* Task directions:
Copy out only the span from the line with "C2: 220nF (+3V3, GND) -> 1uF (+3V3, GND)" to the end of the data, both ends kept, word for word.

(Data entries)
__________
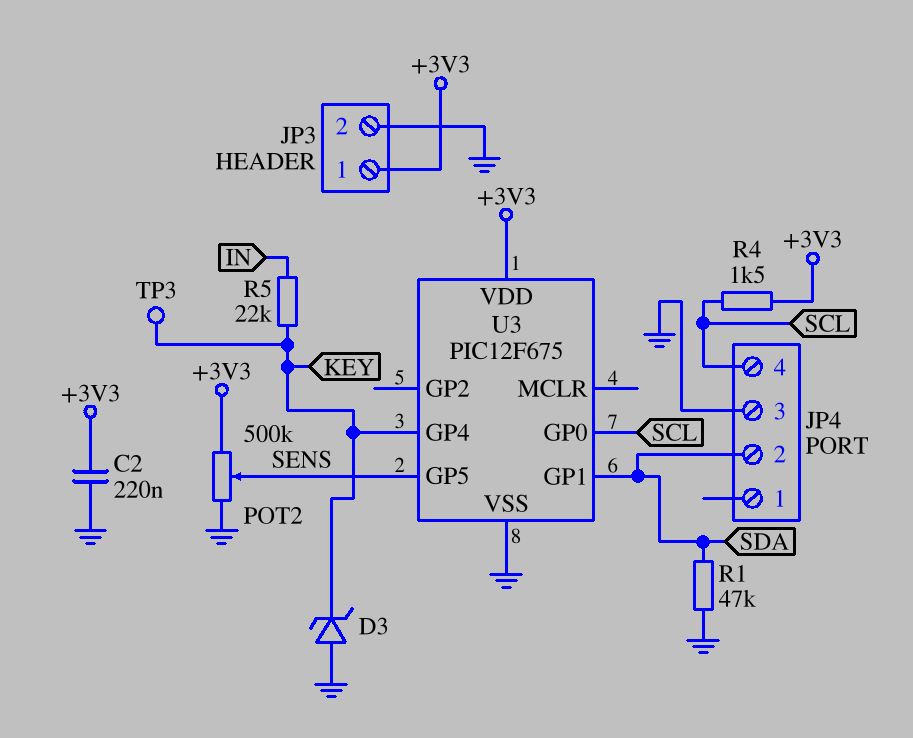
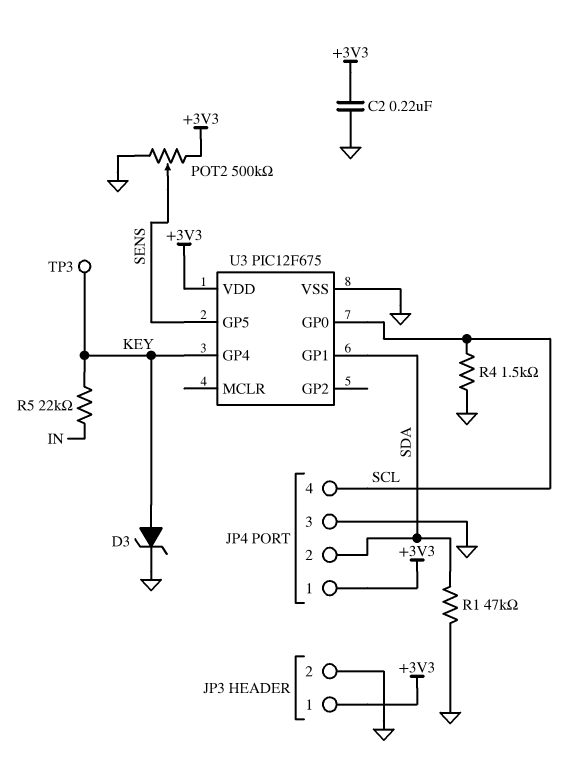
D3: zener (A GND, K KEY) -> zener (A KEY, K GND)
JP4 pin 1: none -> +3V3
R4: 1.5k (+3V3, SCL) -> 1.5k (GND, SCL)

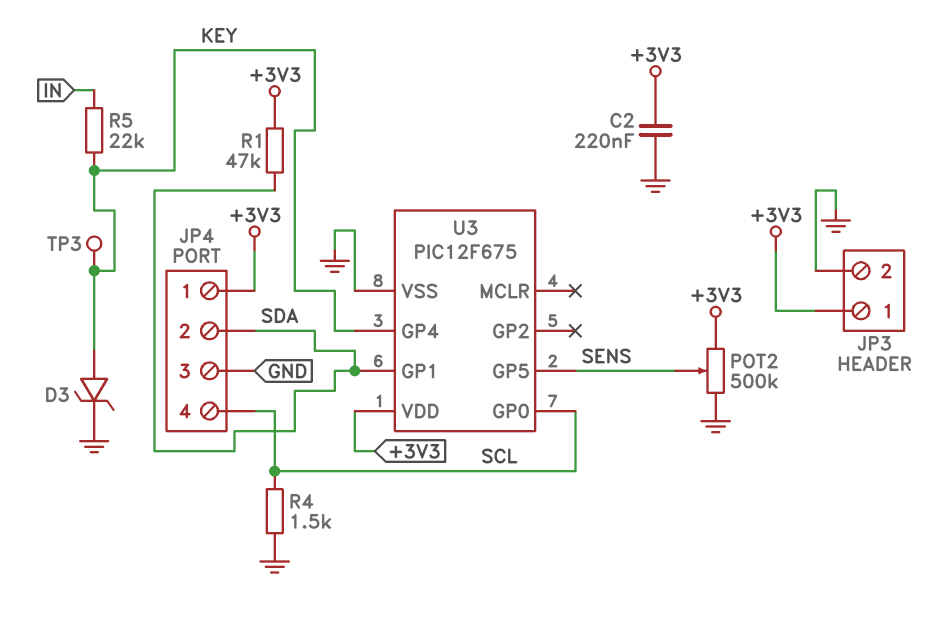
R1: 47k (GND, SDA) -> 47k (+3V3, SDA)

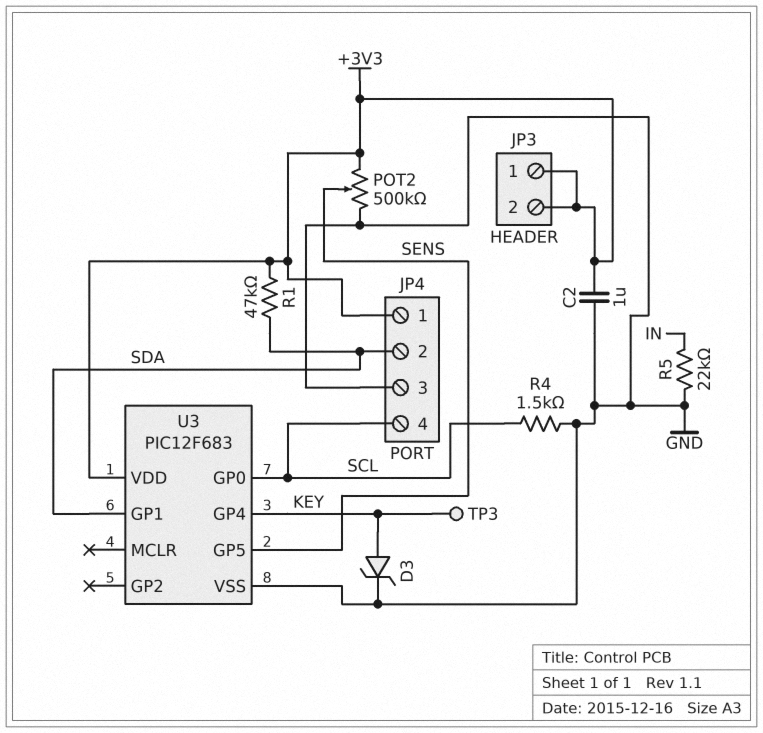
C2: 220nF (+3V3, GND) -> 1uF (+3V3, GND)
JP3 pin 2: GND -> +3V3
R5: 22k (IN, KEY) -> 22k (GND, IN)
U3: PIC12F675 -> PIC12F683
__________
* Task solution:
C2: 220nF (+3V3, GND) -> 1uF (+3V3, GND)
JP3 pin 2: GND -> +3V3
R5: 22k (IN, KEY) -> 22k (GND, IN)
U3: PIC12F675 -> PIC12F683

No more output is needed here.